WORK REQUIRED => Copy every line that contains the string "results" from the entries below.

DATASET ENTRIES =>
Start
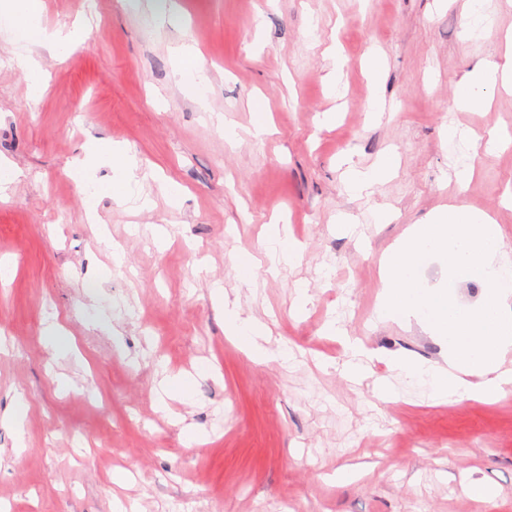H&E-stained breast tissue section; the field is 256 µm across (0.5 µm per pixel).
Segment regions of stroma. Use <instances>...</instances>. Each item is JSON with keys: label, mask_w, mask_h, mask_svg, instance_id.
<instances>
[{"label": "stroma", "mask_w": 512, "mask_h": 512, "mask_svg": "<svg viewBox=\"0 0 512 512\" xmlns=\"http://www.w3.org/2000/svg\"><path fill=\"white\" fill-rule=\"evenodd\" d=\"M39 0L48 30L87 24L74 49L37 48L39 97L9 64L0 28V161L22 172L0 201V504L11 512H512V395L494 403L430 404L423 388L383 357L435 361L441 348L419 325L376 319L379 261L404 230L448 203L454 169L473 161L463 198L512 238V145L474 155L448 145L444 124L512 130V89L489 107L459 112L454 95L483 60L507 64L512 0H487L492 31H469L467 0ZM192 45L209 79L199 106L173 75L170 49ZM384 60L381 84L364 66ZM344 67H337V60ZM342 69L343 90L329 77ZM380 91L385 110L368 101ZM262 97L271 135H249ZM335 113L330 127L318 124ZM237 125L224 139L218 118ZM125 145L145 177L151 209L118 206L102 186L112 168L77 181L87 141ZM400 156L373 193L344 188L348 164ZM183 189L180 207L162 186ZM394 209L377 224L371 212ZM349 215L363 236H348ZM287 225L293 266L236 284L231 258L261 253L263 227ZM120 243L115 266L100 233ZM242 316L267 323L287 364L253 363L224 331L213 282ZM310 302L293 308L297 289ZM59 326V341L45 336ZM376 356L355 385L338 369L345 338ZM189 374V399L158 406L161 382ZM395 402L373 405L375 377ZM29 410L28 446L15 451L3 416L16 396ZM209 434L187 442V429ZM496 496L487 510L465 486Z\"/></svg>", "instance_id": "stroma-1"}]
</instances>
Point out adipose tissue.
I'll list each match as a JSON object with an SVG mask.
<instances>
[{
	"instance_id": "adipose-tissue-1",
	"label": "adipose tissue",
	"mask_w": 512,
	"mask_h": 512,
	"mask_svg": "<svg viewBox=\"0 0 512 512\" xmlns=\"http://www.w3.org/2000/svg\"><path fill=\"white\" fill-rule=\"evenodd\" d=\"M34 0H9L5 11L22 20L20 27L26 46L13 51L11 64L32 85H39L41 74L32 55L36 46H77L84 30L48 31L33 14ZM512 85V69L487 62L471 71L454 98V106L469 111L488 105L489 89ZM112 166L109 186L116 202L139 201V164L127 148L118 142L86 146L83 157L74 162L77 177L100 162ZM400 166L394 152L383 154L368 169L349 167L345 184L350 193H372L375 185L391 178ZM473 164L461 166L456 173L457 195L447 208L428 223L414 224L384 254L380 262L382 293L378 317L387 322H416L436 336L442 349L439 361L388 356V363L400 371L410 384L424 388L437 402L467 398L493 402L512 394V242L488 212L465 204L460 196L472 179ZM264 255L243 249L233 257V267L241 284L251 285L256 268L267 266L277 271L292 264L299 253L297 243L286 230L269 225ZM439 261L446 272L444 280L431 286L420 278L421 268ZM465 281L479 282L484 288L480 303L460 301L457 287ZM227 336L233 338L248 356L259 364L282 359L280 350L269 345L268 325L241 317L236 308L224 310Z\"/></svg>"
}]
</instances>
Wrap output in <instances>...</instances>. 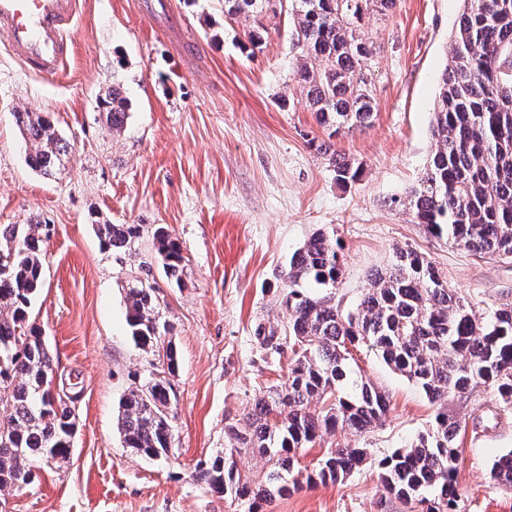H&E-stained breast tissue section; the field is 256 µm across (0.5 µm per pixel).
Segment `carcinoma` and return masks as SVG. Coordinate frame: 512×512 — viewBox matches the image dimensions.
Segmentation results:
<instances>
[{
  "mask_svg": "<svg viewBox=\"0 0 512 512\" xmlns=\"http://www.w3.org/2000/svg\"><path fill=\"white\" fill-rule=\"evenodd\" d=\"M297 19L302 62L295 72L306 104L322 126L362 127L373 117L371 82L361 61L372 46L360 32L365 11L389 10L394 0H289ZM269 0H224V13L250 20ZM512 0H463L450 35L431 128L434 151L408 196L415 224L475 254L512 258ZM128 102L120 87L103 102L105 121L118 130ZM30 166L51 176L69 152L46 113L18 112ZM311 146L328 158L339 185L355 182L360 167L332 145ZM108 249L130 247L139 224L93 221ZM154 238L167 280L180 282V244L159 226ZM43 238L37 224L0 225V389H10V412L0 419V490L34 482L50 454L69 459L74 433L70 403L75 397L51 389L52 359L44 339L28 324L29 308L42 286ZM335 234L318 233L296 251L281 271L277 304L288 323L259 322L253 333L266 358L291 353L287 379L257 396L246 424L224 423V453L198 469V480L224 494L236 512H260L263 503L307 483L337 482L358 468L363 448L338 445L300 480L298 453L338 429L363 435L382 425L387 396L355 372L353 351L366 349L405 377L438 406L428 431L379 463L383 494L411 512H457L461 497L455 474L459 426L448 418V394L494 387L512 402V302L487 316L473 312L442 272L409 247L371 278L356 308L345 309L331 295L313 297L306 281L335 288L342 276ZM127 324L136 347L163 348L167 375L178 367L172 342L162 335L173 326L159 316V293L138 278L127 288ZM167 375L154 373L130 387L119 401L117 429L124 446L148 458L164 457L172 446L170 410L174 398ZM252 453L266 470L255 480L241 474L236 456ZM497 483L512 490V452L491 468Z\"/></svg>",
  "mask_w": 512,
  "mask_h": 512,
  "instance_id": "1",
  "label": "carcinoma"
}]
</instances>
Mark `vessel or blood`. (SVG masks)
I'll list each match as a JSON object with an SVG mask.
<instances>
[{"label":"vessel or blood","mask_w":512,"mask_h":512,"mask_svg":"<svg viewBox=\"0 0 512 512\" xmlns=\"http://www.w3.org/2000/svg\"><path fill=\"white\" fill-rule=\"evenodd\" d=\"M79 0H0V44L28 72H59L72 50Z\"/></svg>","instance_id":"b4317fda"}]
</instances>
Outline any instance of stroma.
Returning <instances> with one entry per match:
<instances>
[{
    "label": "stroma",
    "mask_w": 512,
    "mask_h": 512,
    "mask_svg": "<svg viewBox=\"0 0 512 512\" xmlns=\"http://www.w3.org/2000/svg\"><path fill=\"white\" fill-rule=\"evenodd\" d=\"M80 2L73 50L57 74H28L0 45V224H37L46 235L30 320L47 341L54 389L80 393L69 459L1 491L0 512H234L195 469L223 452L225 420L244 419L253 399L282 381L253 330L263 319L287 321L275 302L278 277L314 233L335 232L342 244L343 307L358 303L398 246L432 260L475 312L512 301V260L432 235L403 205L434 147L439 80L462 3L396 0L364 15L374 118L332 137L294 76L301 48L291 14L261 13L267 35L254 48L244 19L225 17L224 0ZM115 85L129 104L118 131L101 114ZM18 111L49 113L69 143L52 176L28 165ZM328 138L360 164L356 182L336 184L314 149ZM95 217L142 232L130 248L108 250ZM158 225L182 248L181 285L162 271ZM145 276L160 288L179 355L172 450L158 460L124 447L116 426L135 376L162 363L134 345L126 322L127 284ZM355 359L389 398L384 424L325 436L299 463L310 472L339 443L366 448L367 462L262 512H408L383 496L378 462L425 433L434 408L374 354ZM445 407L459 424L460 512H512V491L491 477L493 462L512 451V403L479 386L449 395Z\"/></svg>",
    "instance_id": "1"
}]
</instances>
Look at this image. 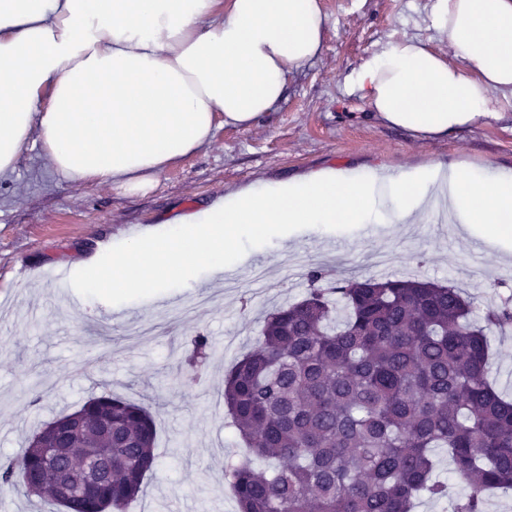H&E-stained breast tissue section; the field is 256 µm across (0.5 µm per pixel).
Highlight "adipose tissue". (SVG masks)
<instances>
[{
  "label": "adipose tissue",
  "mask_w": 512,
  "mask_h": 512,
  "mask_svg": "<svg viewBox=\"0 0 512 512\" xmlns=\"http://www.w3.org/2000/svg\"><path fill=\"white\" fill-rule=\"evenodd\" d=\"M452 49L407 39L369 58L350 81L384 123L435 137L493 115L512 91V0H437L428 17ZM320 0H0V177L39 146L70 184L128 193L279 106L288 76L318 57ZM391 224L422 220L438 193L473 237L512 256V174L463 163L398 175L316 172L254 185L173 217L160 236L87 262L92 288L119 295L221 273L229 241L283 224H361L380 186Z\"/></svg>",
  "instance_id": "ef3b65f1"
}]
</instances>
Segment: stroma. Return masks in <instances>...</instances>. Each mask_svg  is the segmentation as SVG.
I'll return each instance as SVG.
<instances>
[{
	"label": "stroma",
	"mask_w": 512,
	"mask_h": 512,
	"mask_svg": "<svg viewBox=\"0 0 512 512\" xmlns=\"http://www.w3.org/2000/svg\"><path fill=\"white\" fill-rule=\"evenodd\" d=\"M436 0H321L328 17L321 54L288 77L279 107L249 129L222 127L211 144L158 176L147 192L69 185L38 148L23 151L0 178V463L15 457L43 423L105 393L149 408L157 464L128 512H238L224 479L245 453L224 405V375L259 338L265 315L301 300L306 272L417 277L453 282L486 308L512 305V262L460 224L391 229L385 197L370 224H298L265 239L237 236L223 274L199 268L189 279L134 295L80 285L77 264L108 245L168 219L207 208L253 184L325 170L393 172L454 160L512 174V92L494 116L438 137L383 123L346 84L372 55L413 38L449 52L427 17ZM486 267L475 271L472 251ZM237 270L226 278L228 270ZM64 271L65 280L49 275ZM204 333L213 349L203 373L184 363ZM489 379L512 399V325L488 334Z\"/></svg>",
	"instance_id": "1"
}]
</instances>
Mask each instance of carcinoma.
Wrapping results in <instances>:
<instances>
[{"instance_id":"obj_1","label":"carcinoma","mask_w":512,"mask_h":512,"mask_svg":"<svg viewBox=\"0 0 512 512\" xmlns=\"http://www.w3.org/2000/svg\"><path fill=\"white\" fill-rule=\"evenodd\" d=\"M307 274L310 292L265 320L256 347L224 377V403L251 456L227 468L239 512H410L420 495L448 498L434 478L443 449L469 492L455 512H484L483 492L512 491V401L488 382L487 330L507 309L471 321L473 302L452 284L412 277ZM188 362L212 353L191 340ZM76 413L84 433L46 465L30 439L0 464V489L50 491L63 512H126L156 466L149 410L99 396ZM94 449L112 480L92 497L56 496V474Z\"/></svg>"}]
</instances>
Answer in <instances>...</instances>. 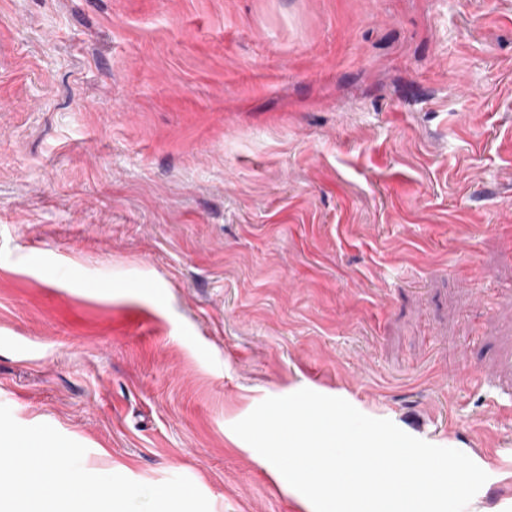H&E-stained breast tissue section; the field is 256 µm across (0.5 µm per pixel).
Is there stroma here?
Returning a JSON list of instances; mask_svg holds the SVG:
<instances>
[{"mask_svg": "<svg viewBox=\"0 0 512 512\" xmlns=\"http://www.w3.org/2000/svg\"><path fill=\"white\" fill-rule=\"evenodd\" d=\"M302 388L512 512V0H0V405L313 512L232 430Z\"/></svg>", "mask_w": 512, "mask_h": 512, "instance_id": "stroma-1", "label": "stroma"}]
</instances>
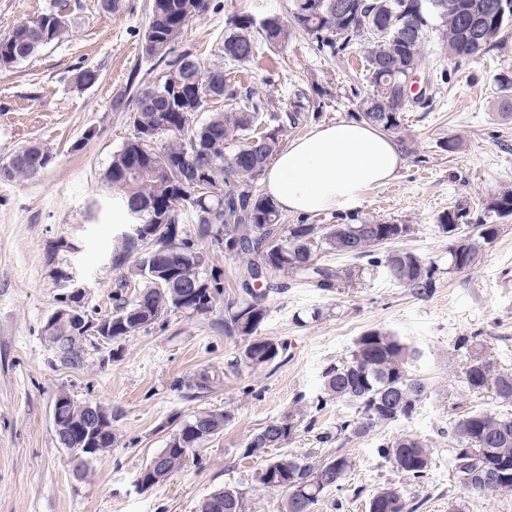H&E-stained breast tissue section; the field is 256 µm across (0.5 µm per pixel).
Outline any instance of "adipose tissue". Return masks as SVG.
Here are the masks:
<instances>
[{"label":"adipose tissue","mask_w":512,"mask_h":512,"mask_svg":"<svg viewBox=\"0 0 512 512\" xmlns=\"http://www.w3.org/2000/svg\"><path fill=\"white\" fill-rule=\"evenodd\" d=\"M399 164L396 142L372 125H318L278 153L265 189L288 214L352 210L367 190L388 183Z\"/></svg>","instance_id":"1"}]
</instances>
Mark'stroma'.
Returning <instances> with one entry per match:
<instances>
[{
  "label": "stroma",
  "instance_id": "1",
  "mask_svg": "<svg viewBox=\"0 0 512 512\" xmlns=\"http://www.w3.org/2000/svg\"><path fill=\"white\" fill-rule=\"evenodd\" d=\"M214 2L215 10L192 22L179 41L208 67L223 62L219 42L233 13L259 21L287 16L289 7V0ZM150 3L121 0L110 12L102 0H0V35L60 4L70 20L59 42L0 71V163L31 142L56 157L38 177L0 179V512H196L203 498L227 485L245 491L248 512H276L282 496L256 487L252 475L260 461L243 458L246 440L298 398L313 400L323 368L370 329L422 351L417 372L428 378L432 393L412 418L327 444L317 437L335 428L345 407L305 408L285 452L317 460L345 456L352 463L342 489L328 492L311 512H367L369 497L388 486L401 489L413 512H512V493L469 494L455 482L446 434L455 411L497 407L489 394L467 389L460 337L480 335L496 367L512 371V217L470 267L455 271L448 268L450 240L437 226L448 209L466 208L475 217L481 202L512 191V90L498 82L512 77V27L494 51L462 64L438 89L434 111L405 112L394 135L401 153L395 179L367 191L351 212L411 225L400 245L439 265L432 292L415 295L368 266L350 288L330 293L302 286L271 295L259 334L286 350L262 371L244 367L224 374L245 340L218 329L220 306L209 319L172 316L129 338L123 356L107 366L93 362L73 370L53 363L40 330L56 304L54 265L73 266L82 275L90 290L87 310L104 314L112 307L120 273L107 256L124 219L114 204L116 190L100 175L133 131L128 111L113 108V99L162 71L141 57ZM83 68L97 70L99 79L80 90L71 79ZM232 75L279 112L298 91L321 102V111L307 112L293 130L296 138L315 125L348 120L352 88L367 85L361 54L336 58L302 37L280 53L259 46L255 60ZM447 141L452 150L444 149ZM60 240L73 251L51 254ZM316 308L322 317L309 320ZM204 368L219 372V380L201 393L183 388ZM62 389L112 413L114 447L81 478L53 425ZM202 411H227L232 419L162 486L139 490L141 468L171 432ZM408 433L432 450V467L421 479L403 476L377 453L381 444Z\"/></svg>",
  "mask_w": 512,
  "mask_h": 512
}]
</instances>
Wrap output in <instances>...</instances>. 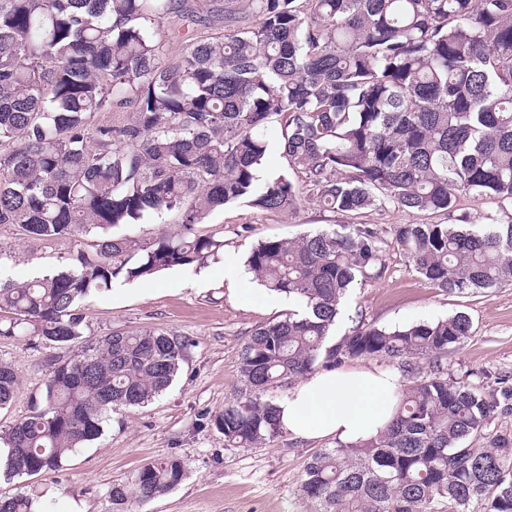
End
ANSWER IN FULL =>
Segmentation results:
Wrapping results in <instances>:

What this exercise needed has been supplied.